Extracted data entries
####################

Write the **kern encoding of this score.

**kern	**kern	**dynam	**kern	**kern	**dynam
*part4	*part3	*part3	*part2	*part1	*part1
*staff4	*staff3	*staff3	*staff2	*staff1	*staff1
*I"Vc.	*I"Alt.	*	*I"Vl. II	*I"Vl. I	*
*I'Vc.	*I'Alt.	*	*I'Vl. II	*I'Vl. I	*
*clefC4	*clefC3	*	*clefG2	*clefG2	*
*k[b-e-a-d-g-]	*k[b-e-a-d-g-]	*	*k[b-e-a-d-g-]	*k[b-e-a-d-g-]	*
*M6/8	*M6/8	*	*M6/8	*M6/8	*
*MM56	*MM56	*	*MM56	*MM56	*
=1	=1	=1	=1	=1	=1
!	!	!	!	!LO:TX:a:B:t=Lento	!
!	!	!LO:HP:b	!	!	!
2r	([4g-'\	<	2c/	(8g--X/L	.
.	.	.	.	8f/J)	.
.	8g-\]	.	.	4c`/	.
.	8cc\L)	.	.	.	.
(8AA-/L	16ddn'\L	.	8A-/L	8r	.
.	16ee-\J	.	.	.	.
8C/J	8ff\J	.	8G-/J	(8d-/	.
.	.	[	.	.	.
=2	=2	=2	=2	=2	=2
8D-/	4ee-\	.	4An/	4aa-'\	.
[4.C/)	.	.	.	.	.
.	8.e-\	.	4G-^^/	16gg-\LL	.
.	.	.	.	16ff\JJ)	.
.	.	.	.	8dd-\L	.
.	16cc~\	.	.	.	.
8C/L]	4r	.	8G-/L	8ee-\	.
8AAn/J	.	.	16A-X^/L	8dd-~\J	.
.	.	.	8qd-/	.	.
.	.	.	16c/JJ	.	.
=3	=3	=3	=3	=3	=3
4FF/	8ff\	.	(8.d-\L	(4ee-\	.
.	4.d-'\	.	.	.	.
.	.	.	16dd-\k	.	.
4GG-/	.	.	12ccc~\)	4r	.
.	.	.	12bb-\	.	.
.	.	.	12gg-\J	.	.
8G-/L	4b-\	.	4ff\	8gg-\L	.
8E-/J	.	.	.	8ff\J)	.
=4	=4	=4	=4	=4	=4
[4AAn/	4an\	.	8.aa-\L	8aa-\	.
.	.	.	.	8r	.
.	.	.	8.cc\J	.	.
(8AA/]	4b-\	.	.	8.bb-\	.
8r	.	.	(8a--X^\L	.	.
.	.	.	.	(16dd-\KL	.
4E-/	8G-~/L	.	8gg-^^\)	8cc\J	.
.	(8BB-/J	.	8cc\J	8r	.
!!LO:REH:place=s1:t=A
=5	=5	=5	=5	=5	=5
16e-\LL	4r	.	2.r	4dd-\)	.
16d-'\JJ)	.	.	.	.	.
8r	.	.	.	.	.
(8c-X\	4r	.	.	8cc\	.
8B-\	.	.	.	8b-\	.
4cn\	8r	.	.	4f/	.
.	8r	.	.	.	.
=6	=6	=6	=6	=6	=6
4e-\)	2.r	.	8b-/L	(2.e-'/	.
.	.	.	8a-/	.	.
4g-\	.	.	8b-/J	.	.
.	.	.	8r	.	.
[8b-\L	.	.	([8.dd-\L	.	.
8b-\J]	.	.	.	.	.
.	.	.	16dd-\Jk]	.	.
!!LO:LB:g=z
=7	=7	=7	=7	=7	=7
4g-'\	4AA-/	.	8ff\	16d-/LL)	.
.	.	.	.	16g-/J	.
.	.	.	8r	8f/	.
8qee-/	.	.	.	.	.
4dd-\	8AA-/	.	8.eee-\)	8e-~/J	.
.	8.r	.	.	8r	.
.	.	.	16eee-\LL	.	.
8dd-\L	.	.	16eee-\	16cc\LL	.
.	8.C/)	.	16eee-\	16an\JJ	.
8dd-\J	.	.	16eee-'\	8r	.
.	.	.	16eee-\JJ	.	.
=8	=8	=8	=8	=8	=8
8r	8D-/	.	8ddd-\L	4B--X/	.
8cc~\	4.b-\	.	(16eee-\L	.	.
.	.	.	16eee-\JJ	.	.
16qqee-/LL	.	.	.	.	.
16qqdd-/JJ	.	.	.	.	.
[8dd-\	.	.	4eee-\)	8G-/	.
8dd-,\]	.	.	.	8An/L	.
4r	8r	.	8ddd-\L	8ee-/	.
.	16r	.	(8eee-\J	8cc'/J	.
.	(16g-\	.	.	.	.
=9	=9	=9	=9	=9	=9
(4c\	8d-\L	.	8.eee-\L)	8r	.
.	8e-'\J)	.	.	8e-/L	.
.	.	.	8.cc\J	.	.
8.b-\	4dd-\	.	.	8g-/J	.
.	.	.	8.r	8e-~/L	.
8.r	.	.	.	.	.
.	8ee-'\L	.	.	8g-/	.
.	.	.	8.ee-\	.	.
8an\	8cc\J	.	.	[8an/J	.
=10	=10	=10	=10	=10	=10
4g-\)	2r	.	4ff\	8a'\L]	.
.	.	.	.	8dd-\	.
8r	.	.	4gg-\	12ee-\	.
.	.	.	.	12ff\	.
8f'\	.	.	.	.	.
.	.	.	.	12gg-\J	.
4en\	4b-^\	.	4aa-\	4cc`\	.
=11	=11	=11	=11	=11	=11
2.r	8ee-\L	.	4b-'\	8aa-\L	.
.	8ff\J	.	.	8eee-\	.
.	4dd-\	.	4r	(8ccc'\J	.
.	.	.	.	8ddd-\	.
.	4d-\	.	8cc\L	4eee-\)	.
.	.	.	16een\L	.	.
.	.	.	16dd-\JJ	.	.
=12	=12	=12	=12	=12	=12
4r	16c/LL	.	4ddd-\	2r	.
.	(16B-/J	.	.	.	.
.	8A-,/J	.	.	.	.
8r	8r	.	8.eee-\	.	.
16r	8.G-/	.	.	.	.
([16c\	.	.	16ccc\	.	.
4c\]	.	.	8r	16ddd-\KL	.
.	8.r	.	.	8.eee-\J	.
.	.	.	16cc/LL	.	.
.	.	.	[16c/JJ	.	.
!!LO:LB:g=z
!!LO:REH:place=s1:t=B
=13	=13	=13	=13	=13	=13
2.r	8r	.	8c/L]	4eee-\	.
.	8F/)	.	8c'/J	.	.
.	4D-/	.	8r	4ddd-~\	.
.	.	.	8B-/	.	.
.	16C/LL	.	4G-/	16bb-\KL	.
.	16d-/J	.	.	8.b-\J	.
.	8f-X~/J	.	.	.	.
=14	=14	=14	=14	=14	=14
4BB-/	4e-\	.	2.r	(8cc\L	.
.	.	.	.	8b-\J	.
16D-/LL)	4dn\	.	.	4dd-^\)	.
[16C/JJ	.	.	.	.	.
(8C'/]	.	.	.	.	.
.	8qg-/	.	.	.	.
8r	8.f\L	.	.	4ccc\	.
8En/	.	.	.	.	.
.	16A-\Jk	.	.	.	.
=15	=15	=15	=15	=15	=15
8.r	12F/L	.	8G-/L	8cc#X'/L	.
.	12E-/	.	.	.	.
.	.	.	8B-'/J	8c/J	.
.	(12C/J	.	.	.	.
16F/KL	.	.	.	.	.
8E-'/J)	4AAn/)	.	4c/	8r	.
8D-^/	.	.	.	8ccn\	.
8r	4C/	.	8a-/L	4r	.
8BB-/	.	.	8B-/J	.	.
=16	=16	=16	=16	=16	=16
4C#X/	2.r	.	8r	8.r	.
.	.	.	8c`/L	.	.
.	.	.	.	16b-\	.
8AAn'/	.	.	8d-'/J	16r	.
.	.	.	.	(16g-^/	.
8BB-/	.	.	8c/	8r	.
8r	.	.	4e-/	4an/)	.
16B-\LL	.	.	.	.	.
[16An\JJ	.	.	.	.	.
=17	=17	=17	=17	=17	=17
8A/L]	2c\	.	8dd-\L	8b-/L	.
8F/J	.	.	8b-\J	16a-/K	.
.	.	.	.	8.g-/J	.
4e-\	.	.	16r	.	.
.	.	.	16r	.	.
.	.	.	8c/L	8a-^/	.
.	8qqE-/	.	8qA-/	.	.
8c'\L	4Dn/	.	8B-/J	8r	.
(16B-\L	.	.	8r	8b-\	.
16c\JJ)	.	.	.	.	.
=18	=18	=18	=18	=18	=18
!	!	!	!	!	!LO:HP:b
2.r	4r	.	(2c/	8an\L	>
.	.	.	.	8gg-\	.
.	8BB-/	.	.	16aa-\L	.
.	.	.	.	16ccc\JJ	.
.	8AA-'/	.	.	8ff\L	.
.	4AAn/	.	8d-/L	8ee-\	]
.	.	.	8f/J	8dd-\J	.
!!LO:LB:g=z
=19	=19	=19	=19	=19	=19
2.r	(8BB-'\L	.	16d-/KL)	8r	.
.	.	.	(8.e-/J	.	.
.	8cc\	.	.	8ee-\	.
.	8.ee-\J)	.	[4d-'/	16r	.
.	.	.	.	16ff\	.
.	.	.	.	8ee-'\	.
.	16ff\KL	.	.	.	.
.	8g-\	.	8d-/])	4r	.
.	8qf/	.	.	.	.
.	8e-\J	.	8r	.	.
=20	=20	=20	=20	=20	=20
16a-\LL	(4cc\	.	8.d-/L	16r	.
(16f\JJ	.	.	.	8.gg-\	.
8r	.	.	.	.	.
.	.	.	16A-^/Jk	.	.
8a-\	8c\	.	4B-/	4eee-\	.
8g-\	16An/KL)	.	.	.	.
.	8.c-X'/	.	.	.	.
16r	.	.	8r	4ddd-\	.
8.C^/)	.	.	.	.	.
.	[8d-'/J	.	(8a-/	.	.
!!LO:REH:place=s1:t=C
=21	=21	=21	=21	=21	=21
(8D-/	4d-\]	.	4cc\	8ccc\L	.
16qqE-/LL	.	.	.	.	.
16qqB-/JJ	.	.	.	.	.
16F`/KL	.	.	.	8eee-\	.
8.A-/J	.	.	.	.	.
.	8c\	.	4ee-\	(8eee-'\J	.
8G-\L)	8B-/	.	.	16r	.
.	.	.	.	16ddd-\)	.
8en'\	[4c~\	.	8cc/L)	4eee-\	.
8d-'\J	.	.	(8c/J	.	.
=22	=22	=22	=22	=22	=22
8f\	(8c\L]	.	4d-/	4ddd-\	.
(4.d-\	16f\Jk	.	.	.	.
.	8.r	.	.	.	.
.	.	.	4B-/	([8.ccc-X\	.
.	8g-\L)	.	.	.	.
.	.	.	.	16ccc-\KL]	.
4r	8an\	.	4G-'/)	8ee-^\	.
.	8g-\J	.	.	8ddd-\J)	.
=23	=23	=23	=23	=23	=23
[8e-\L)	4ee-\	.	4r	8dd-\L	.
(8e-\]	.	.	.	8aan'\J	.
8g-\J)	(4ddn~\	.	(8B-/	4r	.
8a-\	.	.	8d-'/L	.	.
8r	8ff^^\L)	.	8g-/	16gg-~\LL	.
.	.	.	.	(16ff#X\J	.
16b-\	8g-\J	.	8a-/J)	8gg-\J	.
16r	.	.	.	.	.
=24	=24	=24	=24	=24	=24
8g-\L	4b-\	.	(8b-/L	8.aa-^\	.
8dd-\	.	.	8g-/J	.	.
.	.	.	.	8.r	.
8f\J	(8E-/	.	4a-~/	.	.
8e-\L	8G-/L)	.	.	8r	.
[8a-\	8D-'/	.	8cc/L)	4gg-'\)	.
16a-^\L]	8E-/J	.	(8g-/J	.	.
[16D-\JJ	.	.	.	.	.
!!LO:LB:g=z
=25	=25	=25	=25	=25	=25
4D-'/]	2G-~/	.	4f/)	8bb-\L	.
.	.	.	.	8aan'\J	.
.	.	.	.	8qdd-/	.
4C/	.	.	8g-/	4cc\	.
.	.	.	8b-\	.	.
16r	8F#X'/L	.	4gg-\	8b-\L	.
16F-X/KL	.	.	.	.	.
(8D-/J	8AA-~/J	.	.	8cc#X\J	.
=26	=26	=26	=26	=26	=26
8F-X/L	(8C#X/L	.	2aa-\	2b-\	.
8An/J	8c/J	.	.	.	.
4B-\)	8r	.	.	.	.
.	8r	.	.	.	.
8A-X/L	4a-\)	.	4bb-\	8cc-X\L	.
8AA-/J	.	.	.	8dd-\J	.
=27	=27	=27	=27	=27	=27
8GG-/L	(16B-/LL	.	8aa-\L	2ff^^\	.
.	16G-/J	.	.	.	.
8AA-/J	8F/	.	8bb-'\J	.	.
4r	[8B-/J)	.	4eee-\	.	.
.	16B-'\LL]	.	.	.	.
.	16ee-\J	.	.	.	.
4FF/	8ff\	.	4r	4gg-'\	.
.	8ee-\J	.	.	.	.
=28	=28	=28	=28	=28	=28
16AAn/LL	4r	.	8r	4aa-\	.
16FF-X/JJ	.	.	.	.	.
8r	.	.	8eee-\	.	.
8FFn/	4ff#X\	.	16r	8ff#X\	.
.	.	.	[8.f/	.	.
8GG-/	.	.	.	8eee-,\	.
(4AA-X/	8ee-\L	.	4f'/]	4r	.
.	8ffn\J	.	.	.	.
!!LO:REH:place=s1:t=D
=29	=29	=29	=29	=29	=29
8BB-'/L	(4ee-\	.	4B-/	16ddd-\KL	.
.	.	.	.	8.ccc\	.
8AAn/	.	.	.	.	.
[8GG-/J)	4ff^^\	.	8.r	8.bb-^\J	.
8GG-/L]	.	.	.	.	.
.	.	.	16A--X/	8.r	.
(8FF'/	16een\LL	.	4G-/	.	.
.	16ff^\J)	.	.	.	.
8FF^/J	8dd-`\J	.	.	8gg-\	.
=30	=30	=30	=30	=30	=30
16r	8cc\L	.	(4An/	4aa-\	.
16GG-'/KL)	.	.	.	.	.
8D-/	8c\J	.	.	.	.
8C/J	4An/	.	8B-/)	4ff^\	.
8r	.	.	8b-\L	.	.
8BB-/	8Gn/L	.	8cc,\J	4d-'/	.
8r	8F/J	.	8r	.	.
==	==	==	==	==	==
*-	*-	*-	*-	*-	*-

####################

EXERCISE OBJECTIVE
Please count the lines of the records above that contain the string "place". Give only the number.

FULL RESPONSE
4